DATA FOR PROCESSING Start Marker

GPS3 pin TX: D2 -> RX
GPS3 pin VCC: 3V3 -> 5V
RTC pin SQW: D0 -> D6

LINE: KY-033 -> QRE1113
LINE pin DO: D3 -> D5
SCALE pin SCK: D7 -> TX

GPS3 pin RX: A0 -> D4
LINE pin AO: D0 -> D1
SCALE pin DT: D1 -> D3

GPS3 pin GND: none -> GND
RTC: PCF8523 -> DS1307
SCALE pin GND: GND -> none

DATA FOR PROCESSING End Marker
DATA FOR PROCESSING Start Marker

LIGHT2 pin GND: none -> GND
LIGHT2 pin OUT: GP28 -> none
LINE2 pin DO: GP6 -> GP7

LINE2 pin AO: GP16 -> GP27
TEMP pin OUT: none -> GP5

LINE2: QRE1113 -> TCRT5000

DATA FOR PROCESSING End Marker
DATA FOR PROCESSING Start Marker

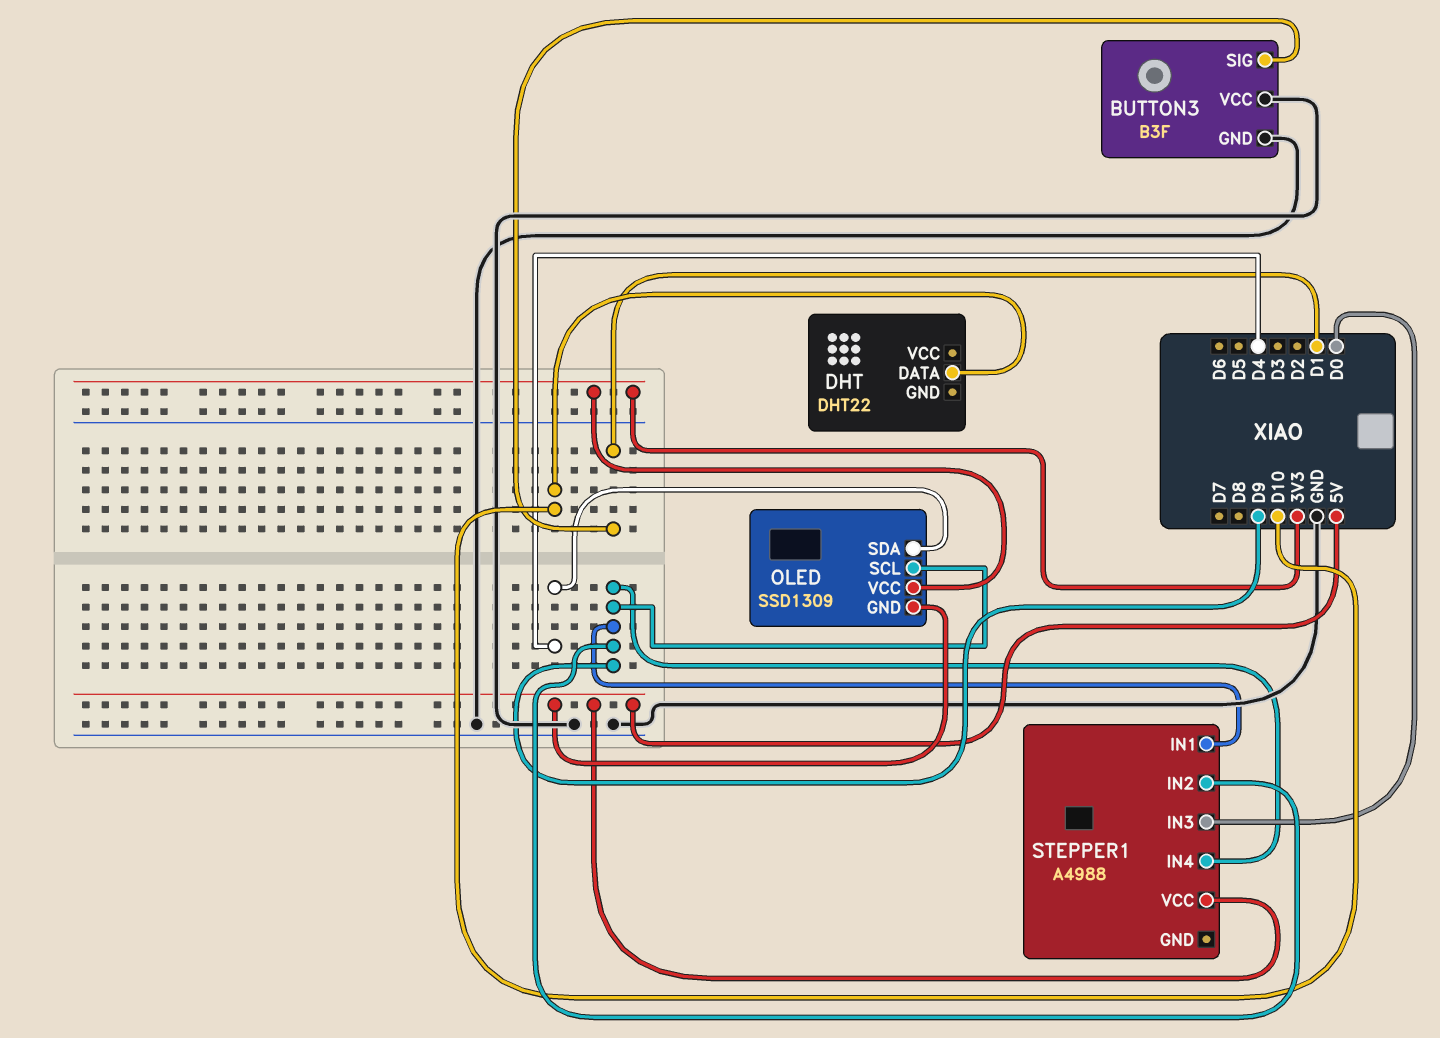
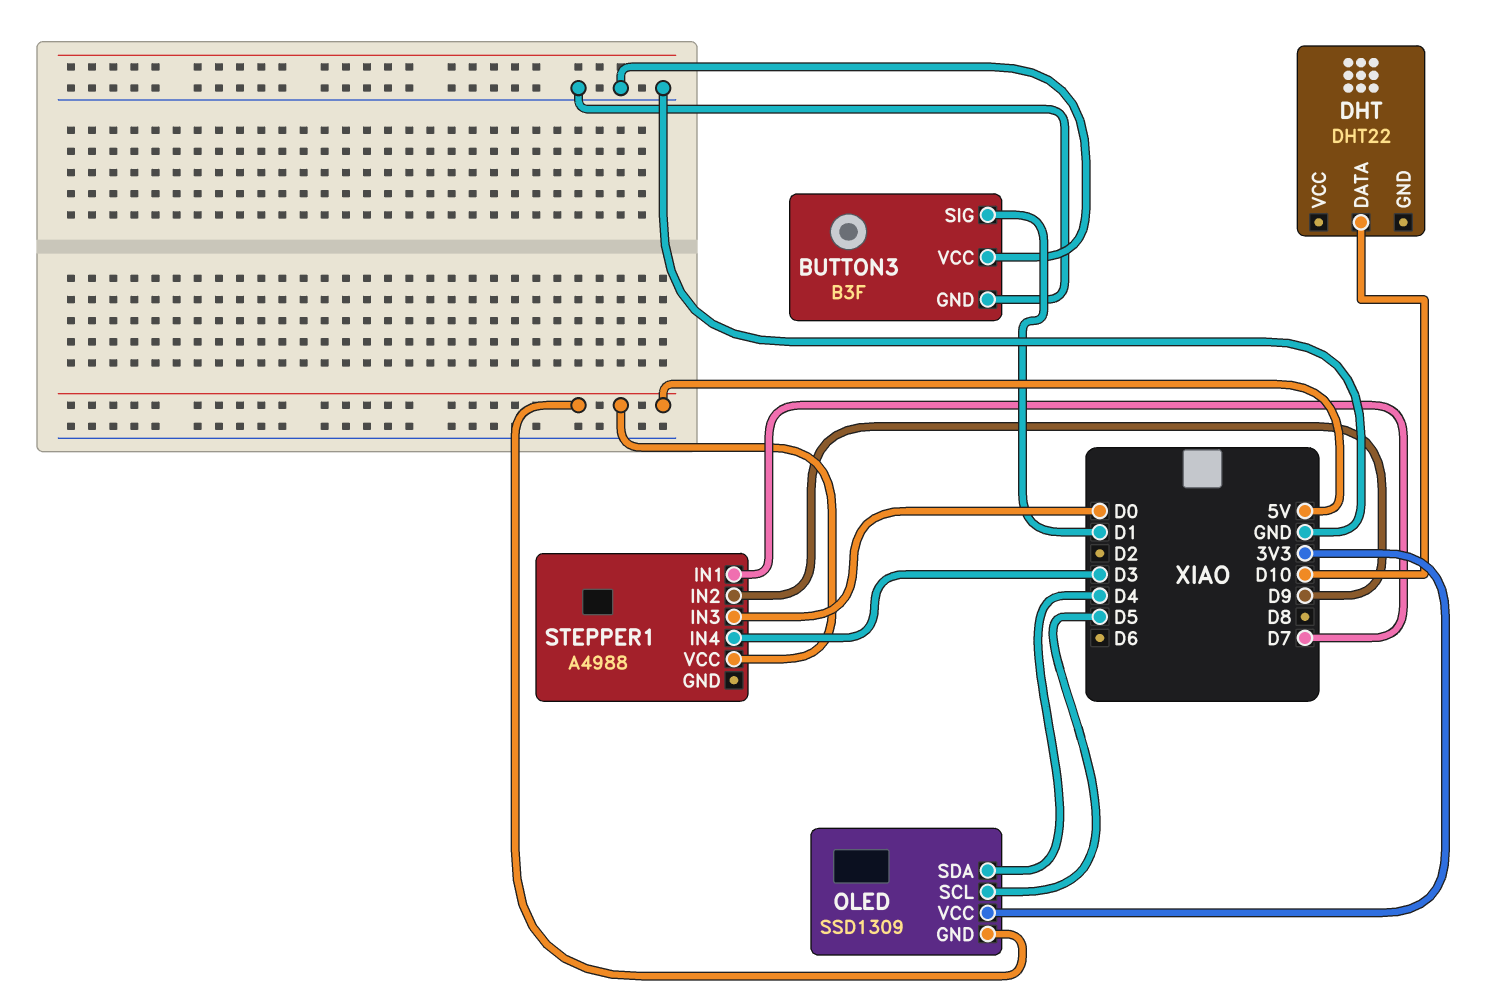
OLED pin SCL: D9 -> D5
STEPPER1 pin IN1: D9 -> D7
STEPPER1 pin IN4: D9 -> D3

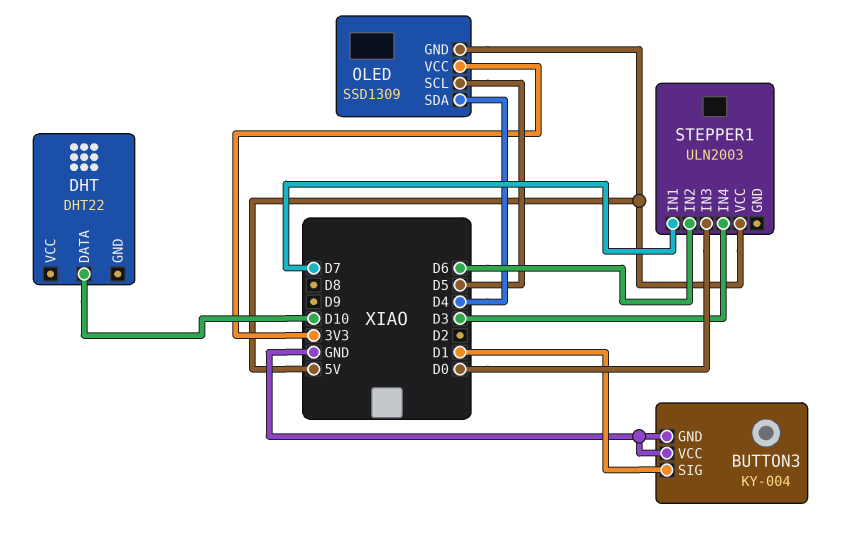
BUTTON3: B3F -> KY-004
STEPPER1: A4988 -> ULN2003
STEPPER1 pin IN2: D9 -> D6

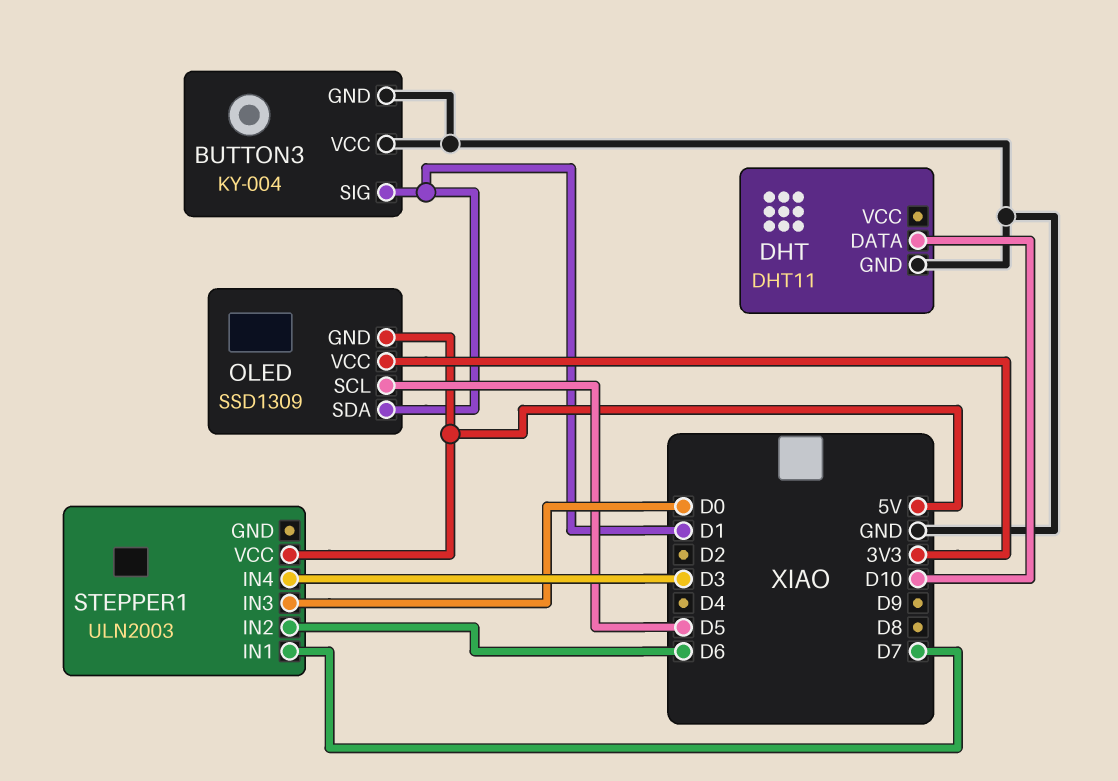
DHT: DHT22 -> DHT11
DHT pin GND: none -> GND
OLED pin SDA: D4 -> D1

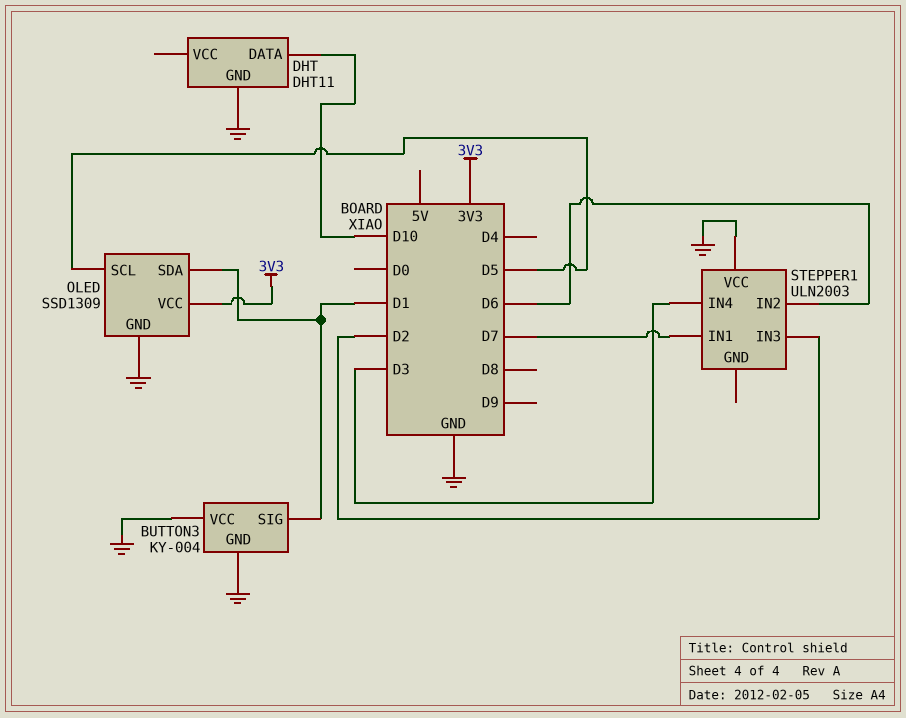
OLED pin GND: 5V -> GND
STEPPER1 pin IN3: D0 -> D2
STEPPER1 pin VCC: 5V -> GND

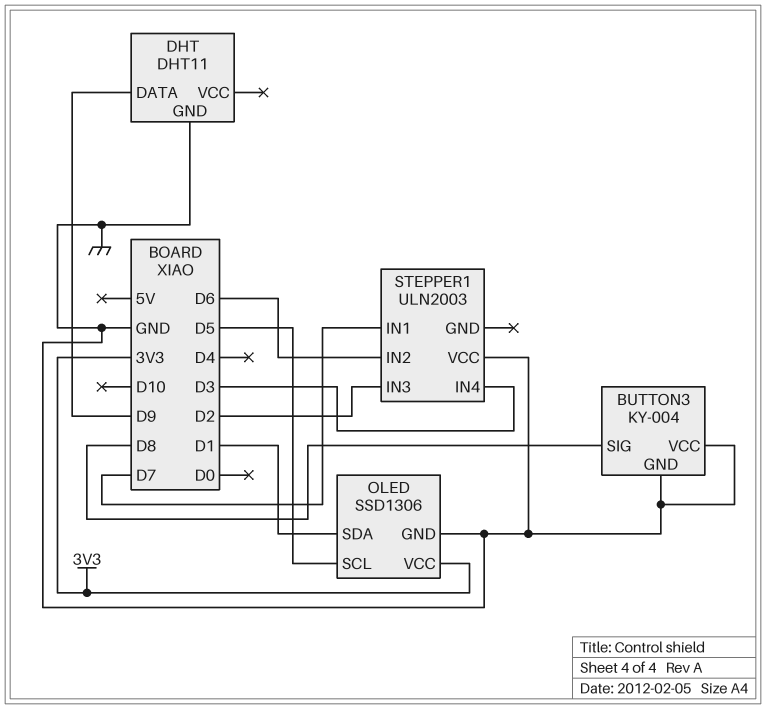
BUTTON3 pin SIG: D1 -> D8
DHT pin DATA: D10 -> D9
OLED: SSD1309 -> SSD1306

DATA FOR PROCESSING End Marker

### EXERCISE
Copy word for word the lines of the records above from the one with "STEPPER1 pin IN1: D9 -> D7" up to and including the one with "OLED: SSD1309 -> SSD1306". Skip the pictures.

### RESPONSE TO THIS EXERCISE
STEPPER1 pin IN1: D9 -> D7
STEPPER1 pin IN4: D9 -> D3

BUTTON3: B3F -> KY-004
STEPPER1: A4988 -> ULN2003
STEPPER1 pin IN2: D9 -> D6

DHT: DHT22 -> DHT11
DHT pin GND: none -> GND
OLED pin SDA: D4 -> D1

OLED pin GND: 5V -> GND
STEPPER1 pin IN3: D0 -> D2
STEPPER1 pin VCC: 5V -> GND

BUTTON3 pin SIG: D1 -> D8
DHT pin DATA: D10 -> D9
OLED: SSD1309 -> SSD1306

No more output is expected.